> _What is needed_:
Would you return the data below exactly as it stands, with every picture left out?

> _Dataset items_:
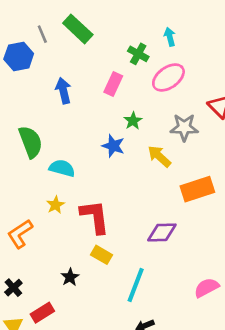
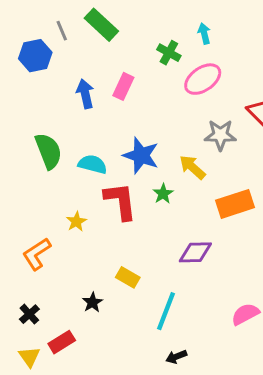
pink rectangle: (113, 84) -> (123, 86), moved
green star: (133, 121) -> (163, 194), moved
blue star: (113, 146) -> (141, 155), size x1.4
cyan semicircle: (62, 168) -> (93, 164), moved
red L-shape: (95, 217) -> (120, 201), moved

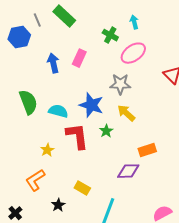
gray star: (220, 135) -> (120, 84), moved
orange rectangle: (235, 204) -> (147, 150), moved, size x0.7
orange L-shape: (37, 254) -> (35, 180), moved

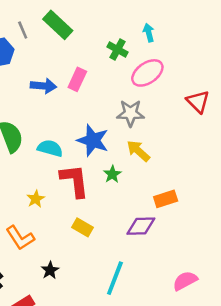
blue arrow: (53, 63) -> (43, 86), turned 108
orange L-shape: (35, 180) -> (20, 238), turned -90
yellow rectangle: (82, 188) -> (82, 227), moved

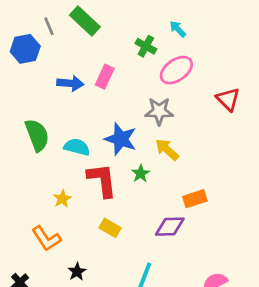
cyan arrow: (149, 33) -> (178, 29), turned -30

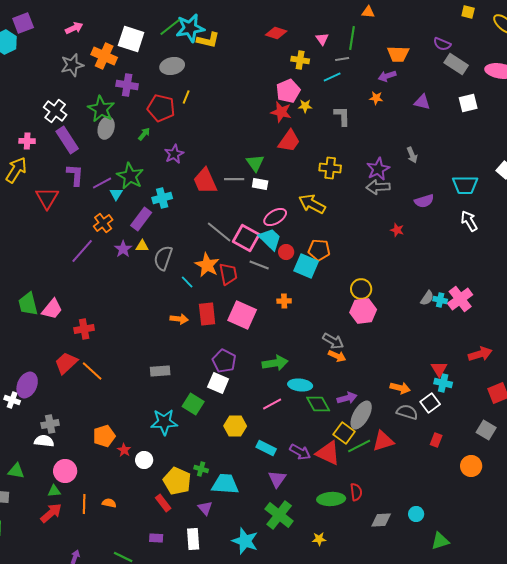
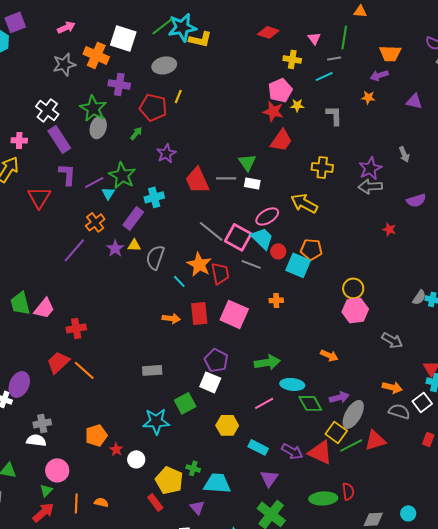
gray arrow: (333, 341) -> (392, 340), moved
green square: (193, 404) -> (185, 403), turned 30
green triangle: (54, 491) -> (46, 490), turned -40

> _Final answer_:
pink rectangle: (113, 84) -> (123, 86), moved
green star: (133, 121) -> (163, 194), moved
blue star: (113, 146) -> (141, 155), size x1.4
cyan semicircle: (62, 168) -> (93, 164), moved
red L-shape: (95, 217) -> (120, 201), moved

gray star: (220, 135) -> (120, 84), moved
orange rectangle: (235, 204) -> (147, 150), moved, size x0.7
orange L-shape: (37, 254) -> (35, 180), moved

blue arrow: (53, 63) -> (43, 86), turned 108
orange L-shape: (35, 180) -> (20, 238), turned -90
yellow rectangle: (82, 188) -> (82, 227), moved

cyan arrow: (149, 33) -> (178, 29), turned -30

gray arrow: (333, 341) -> (392, 340), moved
green square: (193, 404) -> (185, 403), turned 30
green triangle: (54, 491) -> (46, 490), turned -40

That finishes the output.